→ ABOUT THIS EXERCISE:
For the records that follow, please set down exactly the lines between the one holding "pink strawberry: 0 -> 4" and the one holding "white strawberry: 4 -> 3", inclusive, and only those.
══ TASK INPUT ══
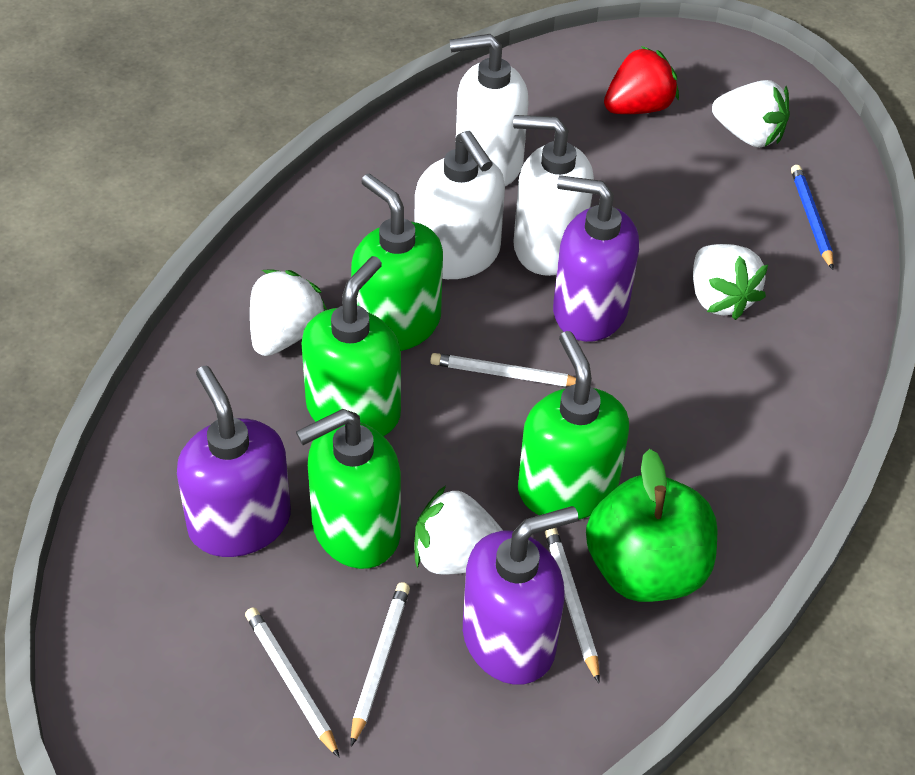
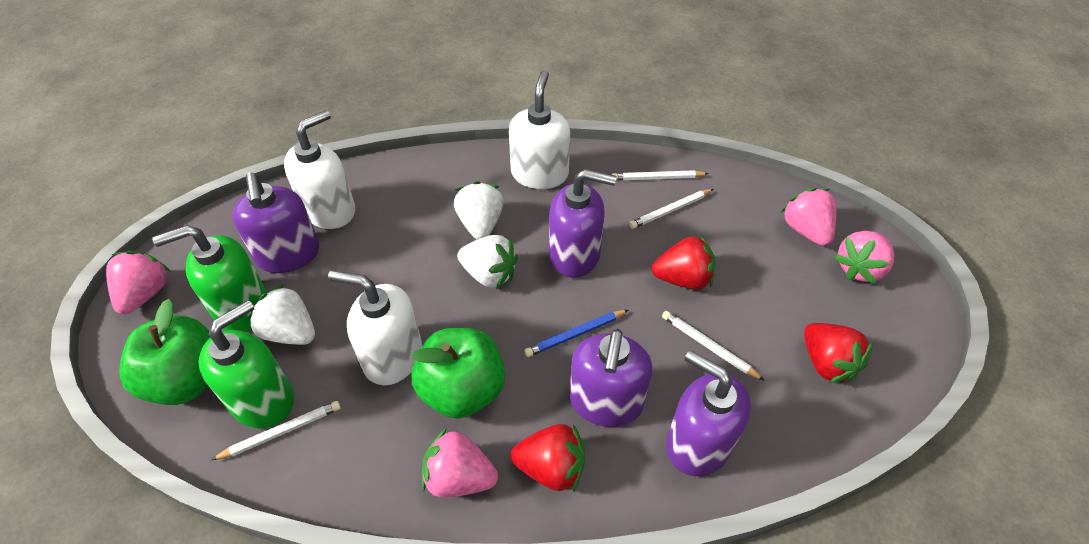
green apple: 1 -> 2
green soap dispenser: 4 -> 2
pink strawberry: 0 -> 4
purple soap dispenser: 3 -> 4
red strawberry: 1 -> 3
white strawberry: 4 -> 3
═══
══ TASK INPUT ══
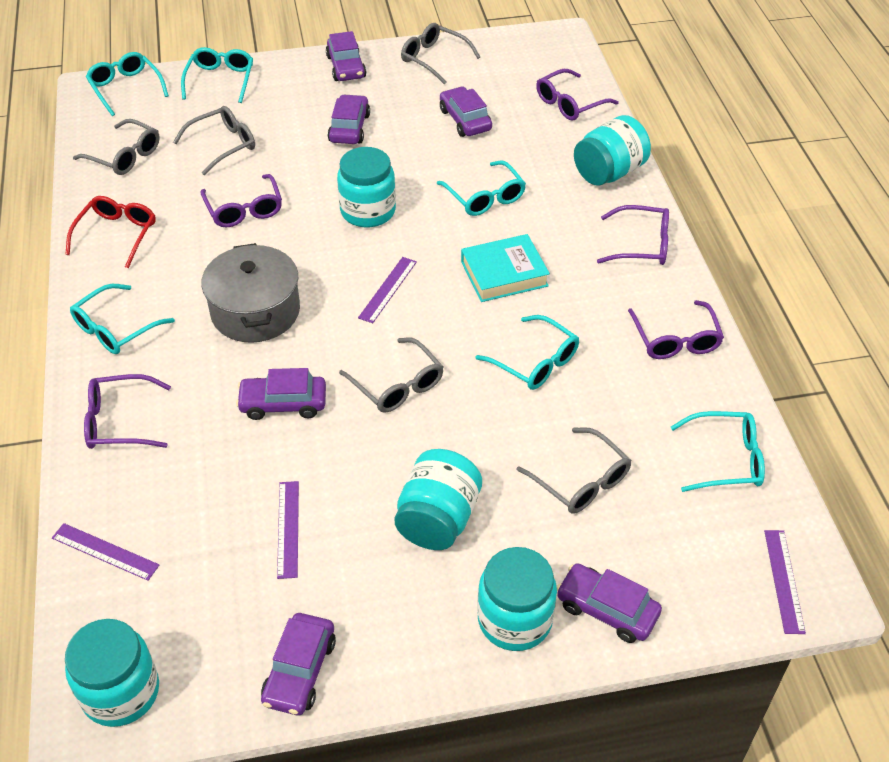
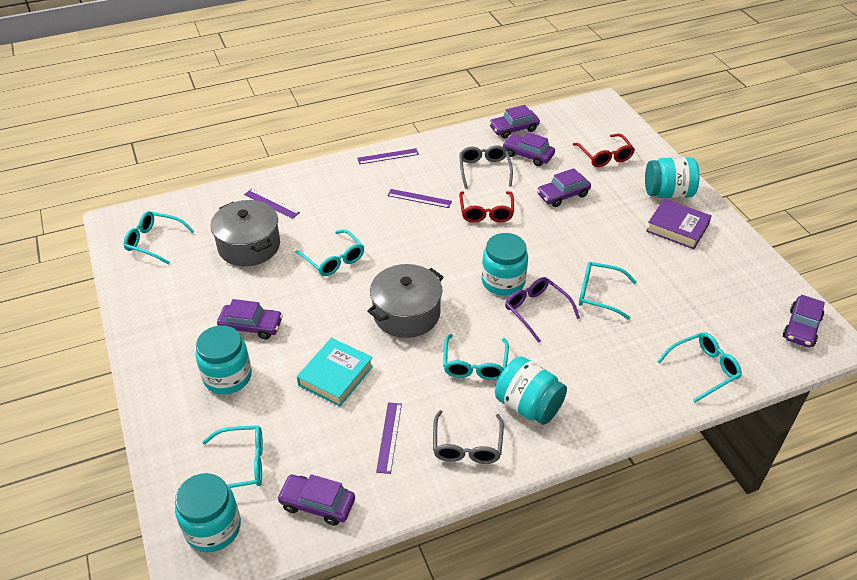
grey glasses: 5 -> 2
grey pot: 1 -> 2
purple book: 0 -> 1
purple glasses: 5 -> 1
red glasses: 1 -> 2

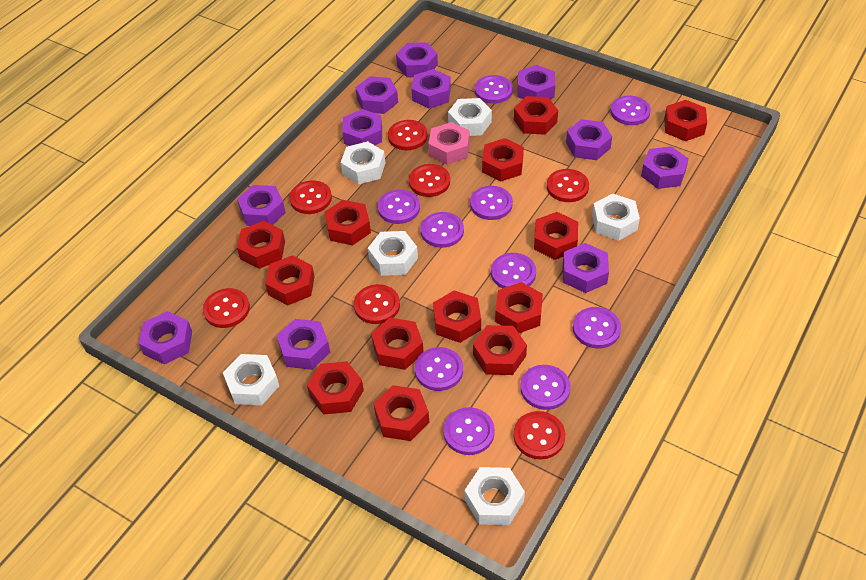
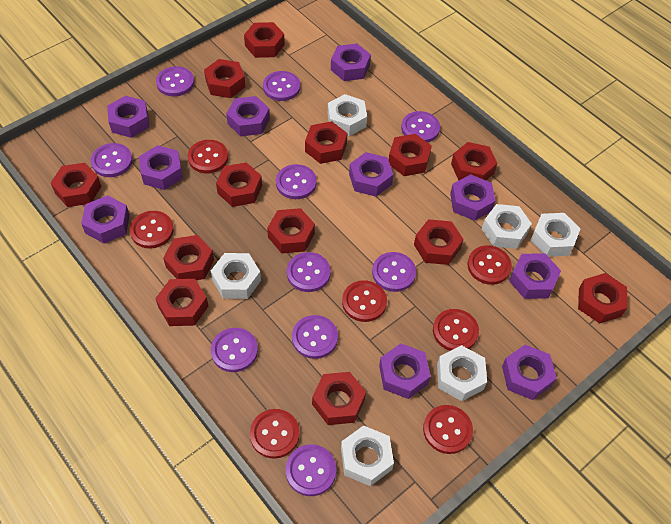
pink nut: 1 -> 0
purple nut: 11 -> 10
═══
→ RESPONSE TO THE EXERCISE:
pink strawberry: 0 -> 4
purple soap dispenser: 3 -> 4
red strawberry: 1 -> 3
white strawberry: 4 -> 3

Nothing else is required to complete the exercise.